— TASK —
Going through the data below, tally every line where the string "turquoise" occurs, then give only the tally.

— DATA FOR ANALYSIS —
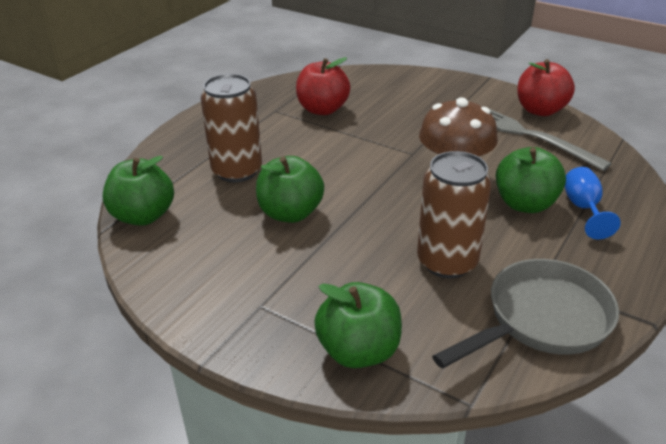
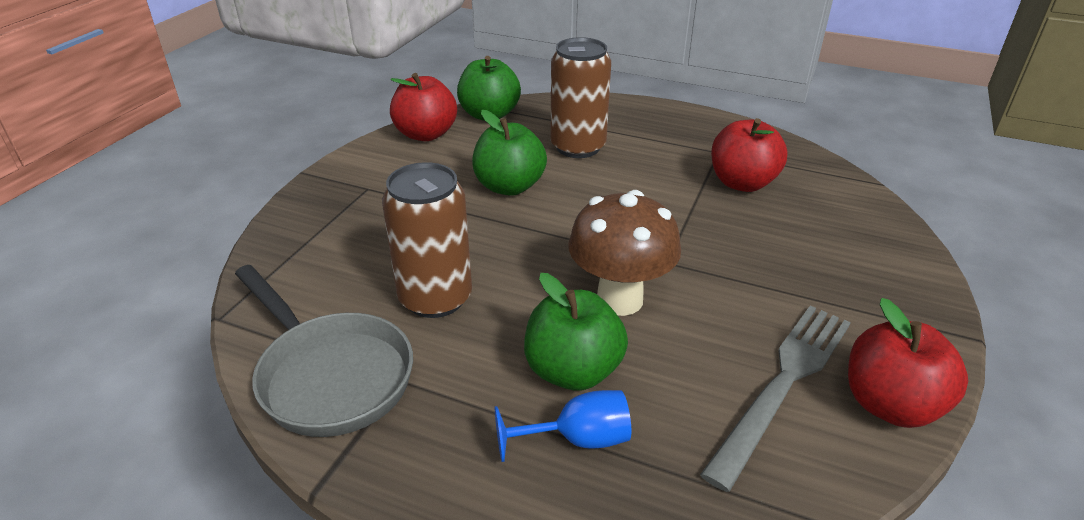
camera: 80 degrees right, 0 degrees up
(162, 261) = (426, 134): none -> red apple
(358, 351) = (301, 246): green apple -> none

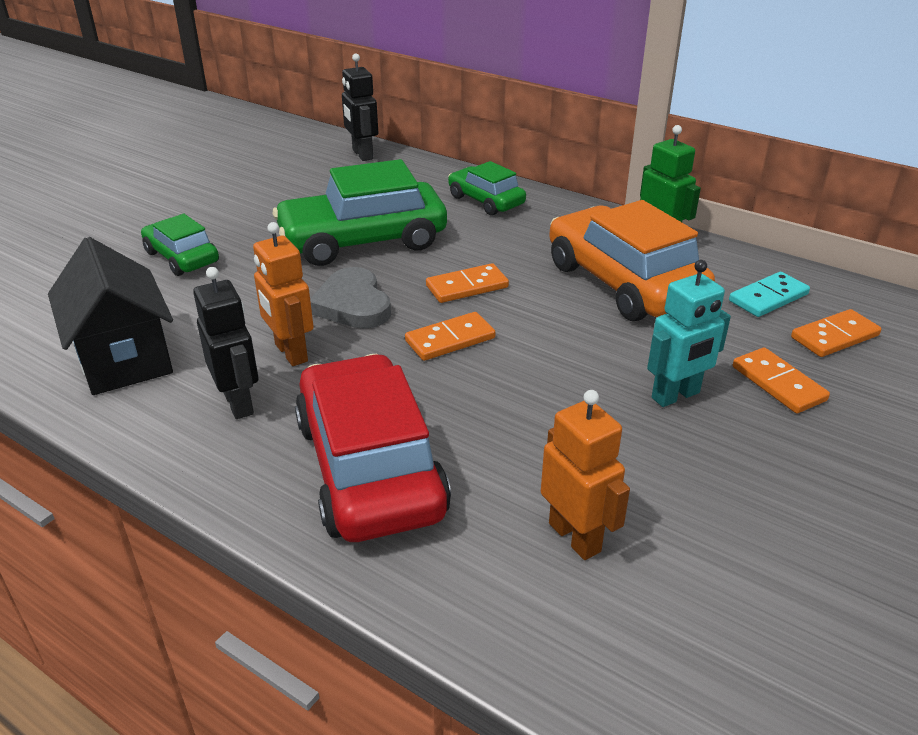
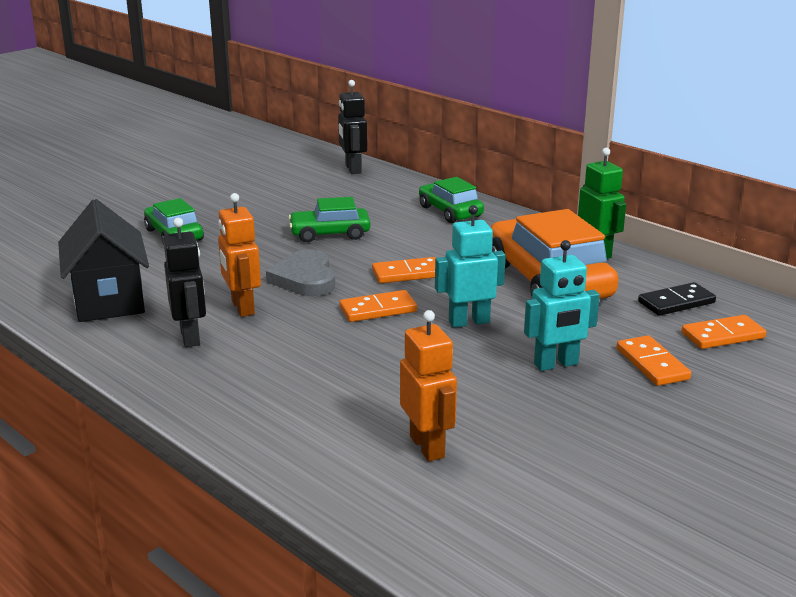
camera: 10 degrees right, 10 degrees down
(363, 241) = (330, 234): green car -> green car, size x0.55
(370, 467) = (280, 387): red car -> none
(558, 346) = (469, 322): none -> turquoise robot
(768, 298) = (676, 302): turquoise domino -> black domino

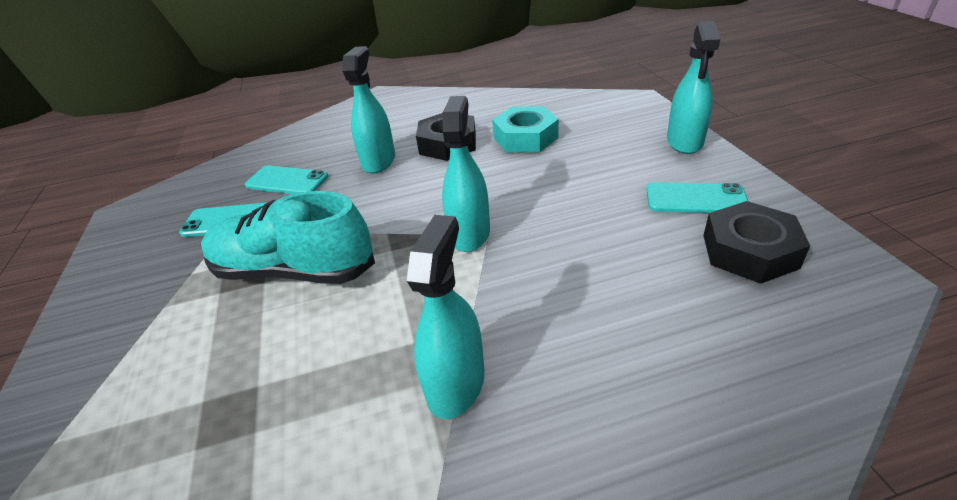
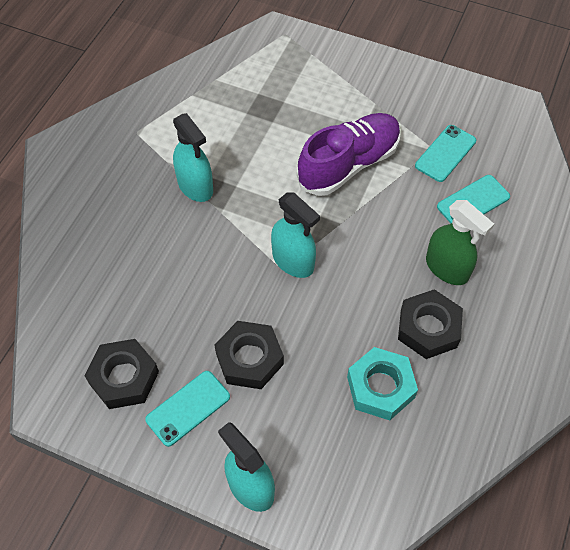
camera: 125 degrees right, 20 degrees up
(294, 271) = (349, 164): turquoise shoe -> purple shoe
(378, 161) = (447, 268): turquoise spray bottle -> green spray bottle
(601, 197) = (249, 359): none -> black nut

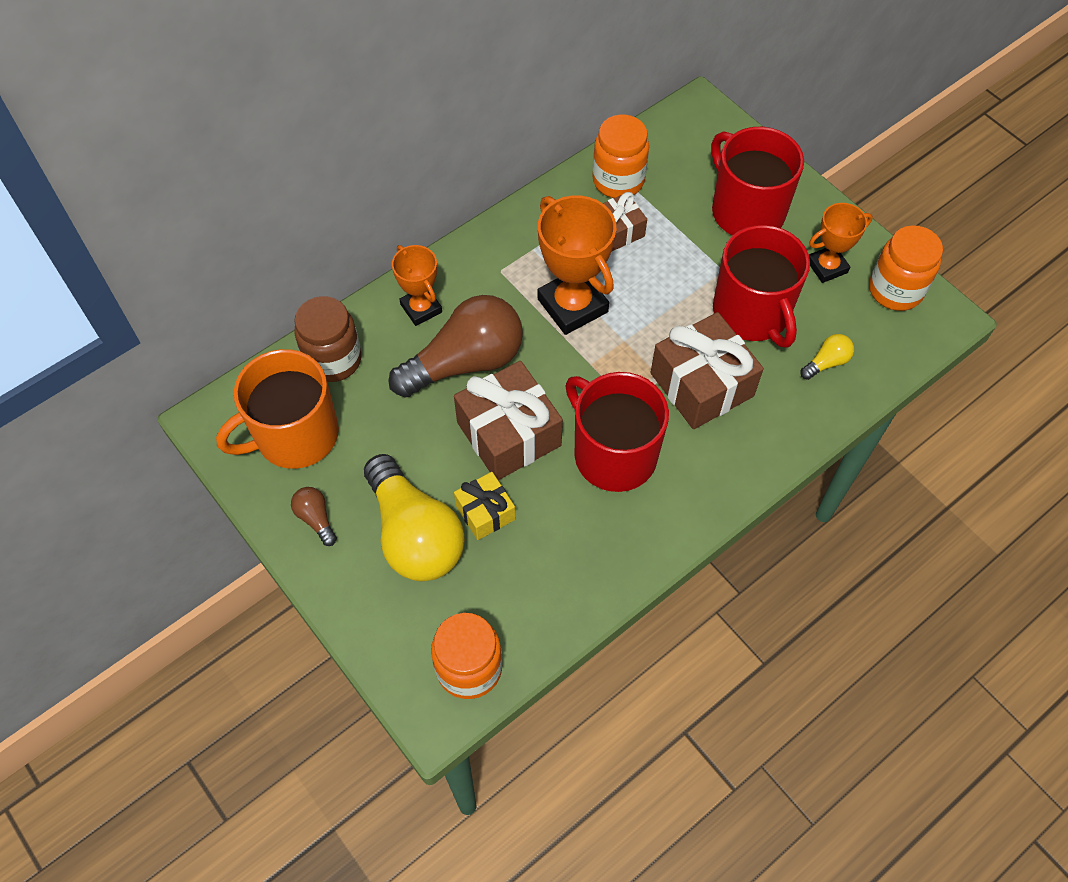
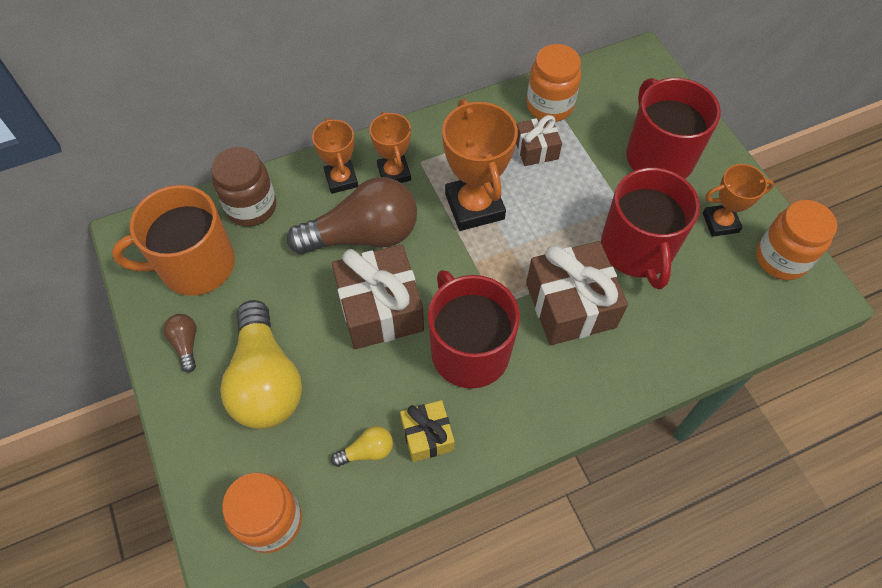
camera: 15 degrees right, 0 degrees up
(476, 289) = (394, 173): none -> orange trophy
(485, 512) = (335, 376): yellow gift -> yellow gift (427, 435)
(826, 362) = (695, 312): yellow light bulb -> yellow light bulb (367, 451)

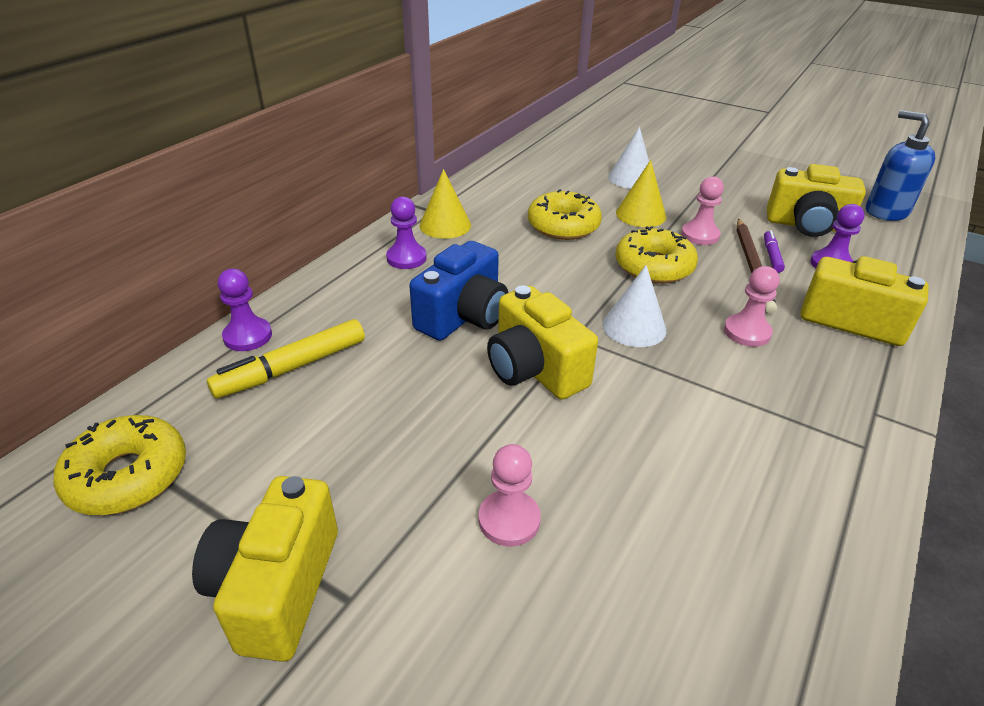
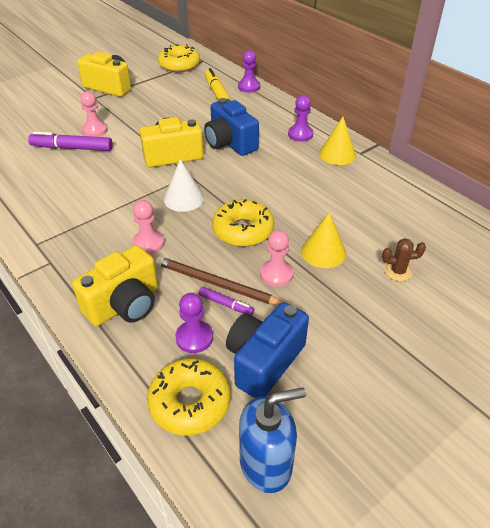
camera: 110 degrees right, 5 degrees up
(563, 226) = (318, 204): yellow donut -> yellow donut (190, 402)
(598, 529) = (72, 148): none -> purple marker
(631, 178) = (398, 271): white cone -> brown cactus
(806, 225) = (264, 361): yellow camera -> blue camera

— TASK OUTPUT —
4